BEGIN

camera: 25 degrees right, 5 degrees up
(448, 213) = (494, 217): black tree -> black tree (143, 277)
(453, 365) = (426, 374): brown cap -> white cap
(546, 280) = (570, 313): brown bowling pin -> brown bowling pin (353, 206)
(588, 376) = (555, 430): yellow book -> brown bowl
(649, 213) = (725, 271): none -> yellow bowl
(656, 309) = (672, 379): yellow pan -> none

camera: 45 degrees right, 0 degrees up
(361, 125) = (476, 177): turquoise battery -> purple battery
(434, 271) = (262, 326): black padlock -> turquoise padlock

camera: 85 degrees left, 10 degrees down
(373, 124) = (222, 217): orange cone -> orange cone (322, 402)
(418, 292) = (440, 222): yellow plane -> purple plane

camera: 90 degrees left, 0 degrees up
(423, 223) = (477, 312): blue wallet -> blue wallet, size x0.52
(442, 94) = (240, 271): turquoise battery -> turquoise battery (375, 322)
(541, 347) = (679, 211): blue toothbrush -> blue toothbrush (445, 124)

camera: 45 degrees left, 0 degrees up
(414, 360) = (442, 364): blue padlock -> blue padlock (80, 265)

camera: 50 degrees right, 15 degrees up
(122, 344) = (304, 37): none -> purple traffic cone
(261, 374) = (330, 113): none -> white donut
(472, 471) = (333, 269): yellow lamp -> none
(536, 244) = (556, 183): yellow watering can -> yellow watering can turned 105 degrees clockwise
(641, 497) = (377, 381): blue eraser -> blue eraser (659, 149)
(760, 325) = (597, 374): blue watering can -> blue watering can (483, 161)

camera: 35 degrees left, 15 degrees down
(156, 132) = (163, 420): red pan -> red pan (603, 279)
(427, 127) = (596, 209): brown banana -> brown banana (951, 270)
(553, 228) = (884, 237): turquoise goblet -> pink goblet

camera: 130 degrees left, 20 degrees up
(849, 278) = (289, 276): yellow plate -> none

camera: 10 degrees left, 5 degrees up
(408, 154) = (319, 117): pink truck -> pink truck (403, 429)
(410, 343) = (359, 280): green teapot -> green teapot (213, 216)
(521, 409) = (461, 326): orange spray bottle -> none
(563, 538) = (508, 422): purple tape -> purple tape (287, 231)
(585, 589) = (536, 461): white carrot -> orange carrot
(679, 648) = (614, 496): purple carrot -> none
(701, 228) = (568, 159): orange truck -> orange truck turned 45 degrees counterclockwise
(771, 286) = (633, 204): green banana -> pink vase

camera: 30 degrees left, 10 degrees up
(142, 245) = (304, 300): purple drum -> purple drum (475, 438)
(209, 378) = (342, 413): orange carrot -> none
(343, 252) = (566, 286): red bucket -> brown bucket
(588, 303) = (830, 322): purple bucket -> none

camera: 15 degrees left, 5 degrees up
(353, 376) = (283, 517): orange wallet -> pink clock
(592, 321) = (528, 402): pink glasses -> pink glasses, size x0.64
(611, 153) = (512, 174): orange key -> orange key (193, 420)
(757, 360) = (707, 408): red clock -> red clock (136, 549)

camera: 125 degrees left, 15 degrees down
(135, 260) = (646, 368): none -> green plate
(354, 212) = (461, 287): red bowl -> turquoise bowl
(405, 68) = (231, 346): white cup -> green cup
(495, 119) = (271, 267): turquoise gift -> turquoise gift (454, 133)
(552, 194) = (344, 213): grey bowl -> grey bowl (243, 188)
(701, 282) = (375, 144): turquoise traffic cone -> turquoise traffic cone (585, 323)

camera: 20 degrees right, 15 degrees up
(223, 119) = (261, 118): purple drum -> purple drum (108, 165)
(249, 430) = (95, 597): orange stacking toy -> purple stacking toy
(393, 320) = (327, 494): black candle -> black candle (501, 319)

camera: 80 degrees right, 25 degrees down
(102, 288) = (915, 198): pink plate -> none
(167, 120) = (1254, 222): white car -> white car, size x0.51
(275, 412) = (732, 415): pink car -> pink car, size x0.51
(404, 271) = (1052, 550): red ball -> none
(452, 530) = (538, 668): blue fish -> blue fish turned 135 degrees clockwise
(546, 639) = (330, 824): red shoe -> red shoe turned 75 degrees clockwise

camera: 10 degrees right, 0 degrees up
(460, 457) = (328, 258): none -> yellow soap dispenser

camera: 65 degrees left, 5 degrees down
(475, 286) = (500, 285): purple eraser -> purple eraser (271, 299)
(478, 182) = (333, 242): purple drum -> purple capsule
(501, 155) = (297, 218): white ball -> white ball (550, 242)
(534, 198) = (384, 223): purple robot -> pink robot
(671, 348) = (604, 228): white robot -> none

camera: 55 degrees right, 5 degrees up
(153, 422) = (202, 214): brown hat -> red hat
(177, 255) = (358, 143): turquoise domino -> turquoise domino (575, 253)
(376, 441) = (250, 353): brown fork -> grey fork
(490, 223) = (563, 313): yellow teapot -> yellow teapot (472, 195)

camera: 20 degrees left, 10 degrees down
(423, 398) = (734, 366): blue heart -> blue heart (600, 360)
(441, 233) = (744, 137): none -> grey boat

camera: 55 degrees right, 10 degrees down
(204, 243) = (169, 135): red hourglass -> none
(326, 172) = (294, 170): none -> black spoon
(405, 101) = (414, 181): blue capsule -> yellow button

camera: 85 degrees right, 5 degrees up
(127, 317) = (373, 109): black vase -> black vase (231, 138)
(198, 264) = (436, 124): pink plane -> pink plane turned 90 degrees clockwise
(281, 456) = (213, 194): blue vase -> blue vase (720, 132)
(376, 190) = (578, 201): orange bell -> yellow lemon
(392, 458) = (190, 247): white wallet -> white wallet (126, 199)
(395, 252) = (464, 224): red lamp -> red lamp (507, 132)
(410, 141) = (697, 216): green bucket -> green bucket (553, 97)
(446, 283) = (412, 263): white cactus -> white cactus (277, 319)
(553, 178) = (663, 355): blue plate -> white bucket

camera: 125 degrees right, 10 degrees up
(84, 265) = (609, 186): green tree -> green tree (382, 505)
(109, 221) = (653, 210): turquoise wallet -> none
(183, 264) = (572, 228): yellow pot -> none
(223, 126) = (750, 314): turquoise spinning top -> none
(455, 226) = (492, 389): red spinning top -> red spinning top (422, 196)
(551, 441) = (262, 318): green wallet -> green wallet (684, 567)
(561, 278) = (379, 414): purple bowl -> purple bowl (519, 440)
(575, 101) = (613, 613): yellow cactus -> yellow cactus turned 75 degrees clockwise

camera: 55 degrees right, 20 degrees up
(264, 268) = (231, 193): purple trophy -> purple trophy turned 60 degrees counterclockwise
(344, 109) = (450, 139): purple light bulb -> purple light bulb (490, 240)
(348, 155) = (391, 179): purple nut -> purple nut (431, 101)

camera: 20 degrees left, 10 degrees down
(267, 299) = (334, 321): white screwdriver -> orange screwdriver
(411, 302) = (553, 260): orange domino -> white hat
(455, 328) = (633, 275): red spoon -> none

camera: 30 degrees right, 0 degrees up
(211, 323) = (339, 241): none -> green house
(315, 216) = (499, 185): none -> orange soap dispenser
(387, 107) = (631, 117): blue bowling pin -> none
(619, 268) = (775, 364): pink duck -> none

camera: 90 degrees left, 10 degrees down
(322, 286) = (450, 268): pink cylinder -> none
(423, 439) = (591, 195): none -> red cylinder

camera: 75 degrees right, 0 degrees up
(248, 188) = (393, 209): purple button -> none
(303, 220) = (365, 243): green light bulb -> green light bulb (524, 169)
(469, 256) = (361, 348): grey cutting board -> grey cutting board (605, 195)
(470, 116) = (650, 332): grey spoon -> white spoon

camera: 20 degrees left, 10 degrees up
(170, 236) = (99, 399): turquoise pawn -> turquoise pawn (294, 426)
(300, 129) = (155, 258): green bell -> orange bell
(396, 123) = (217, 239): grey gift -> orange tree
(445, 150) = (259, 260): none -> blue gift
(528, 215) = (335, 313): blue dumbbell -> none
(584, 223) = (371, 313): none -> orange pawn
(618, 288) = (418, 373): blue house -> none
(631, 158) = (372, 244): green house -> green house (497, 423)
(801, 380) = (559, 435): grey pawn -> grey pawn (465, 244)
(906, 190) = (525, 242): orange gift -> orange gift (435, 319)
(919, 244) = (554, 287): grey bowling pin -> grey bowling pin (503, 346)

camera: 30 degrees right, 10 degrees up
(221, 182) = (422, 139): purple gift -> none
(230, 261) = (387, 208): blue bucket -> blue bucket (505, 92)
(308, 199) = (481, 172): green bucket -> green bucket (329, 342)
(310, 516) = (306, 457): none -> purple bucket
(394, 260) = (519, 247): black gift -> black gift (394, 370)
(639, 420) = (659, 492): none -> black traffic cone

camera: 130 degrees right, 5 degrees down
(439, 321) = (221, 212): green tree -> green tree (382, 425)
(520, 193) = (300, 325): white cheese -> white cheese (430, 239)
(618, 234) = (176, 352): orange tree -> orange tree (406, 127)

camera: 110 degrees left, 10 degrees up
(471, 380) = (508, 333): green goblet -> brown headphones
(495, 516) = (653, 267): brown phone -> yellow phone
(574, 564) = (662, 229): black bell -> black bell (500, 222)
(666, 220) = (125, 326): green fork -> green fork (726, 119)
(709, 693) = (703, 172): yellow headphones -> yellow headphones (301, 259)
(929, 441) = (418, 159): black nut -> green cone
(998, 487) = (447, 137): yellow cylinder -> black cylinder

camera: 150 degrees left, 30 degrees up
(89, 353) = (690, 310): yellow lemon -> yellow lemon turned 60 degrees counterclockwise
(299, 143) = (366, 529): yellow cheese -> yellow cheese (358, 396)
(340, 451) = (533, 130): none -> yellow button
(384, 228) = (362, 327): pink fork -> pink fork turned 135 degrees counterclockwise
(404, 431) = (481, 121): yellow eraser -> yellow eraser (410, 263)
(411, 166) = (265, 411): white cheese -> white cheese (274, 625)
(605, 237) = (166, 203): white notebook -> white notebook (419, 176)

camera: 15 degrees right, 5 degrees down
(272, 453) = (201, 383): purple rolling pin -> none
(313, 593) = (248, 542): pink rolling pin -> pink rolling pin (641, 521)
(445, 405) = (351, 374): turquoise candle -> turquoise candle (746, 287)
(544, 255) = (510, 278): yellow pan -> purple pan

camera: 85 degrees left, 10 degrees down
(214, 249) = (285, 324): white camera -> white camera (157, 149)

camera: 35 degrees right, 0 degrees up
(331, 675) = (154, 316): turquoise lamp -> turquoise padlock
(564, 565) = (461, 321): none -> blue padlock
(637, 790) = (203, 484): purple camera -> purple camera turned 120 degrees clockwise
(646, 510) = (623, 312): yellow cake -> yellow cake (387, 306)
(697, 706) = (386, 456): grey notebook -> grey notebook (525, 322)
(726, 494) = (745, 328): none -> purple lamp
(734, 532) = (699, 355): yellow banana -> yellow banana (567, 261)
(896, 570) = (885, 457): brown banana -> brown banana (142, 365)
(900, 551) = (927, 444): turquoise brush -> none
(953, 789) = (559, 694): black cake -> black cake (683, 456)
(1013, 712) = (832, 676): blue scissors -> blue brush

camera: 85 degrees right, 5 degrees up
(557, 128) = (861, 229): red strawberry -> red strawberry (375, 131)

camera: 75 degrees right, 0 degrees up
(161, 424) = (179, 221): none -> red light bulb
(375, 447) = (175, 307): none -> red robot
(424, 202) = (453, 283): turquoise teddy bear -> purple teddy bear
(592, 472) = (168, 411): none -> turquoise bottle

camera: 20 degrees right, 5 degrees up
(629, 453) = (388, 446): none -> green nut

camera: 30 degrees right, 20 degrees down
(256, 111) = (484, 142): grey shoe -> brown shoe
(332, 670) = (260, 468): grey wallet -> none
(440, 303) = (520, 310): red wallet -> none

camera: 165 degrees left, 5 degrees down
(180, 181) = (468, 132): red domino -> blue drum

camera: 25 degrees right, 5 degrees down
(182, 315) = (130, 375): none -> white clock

END

■ **Exercise goal**: Count the lines of the listing above in which the word "plane" appears; state only the count.

■ **Your response**: 2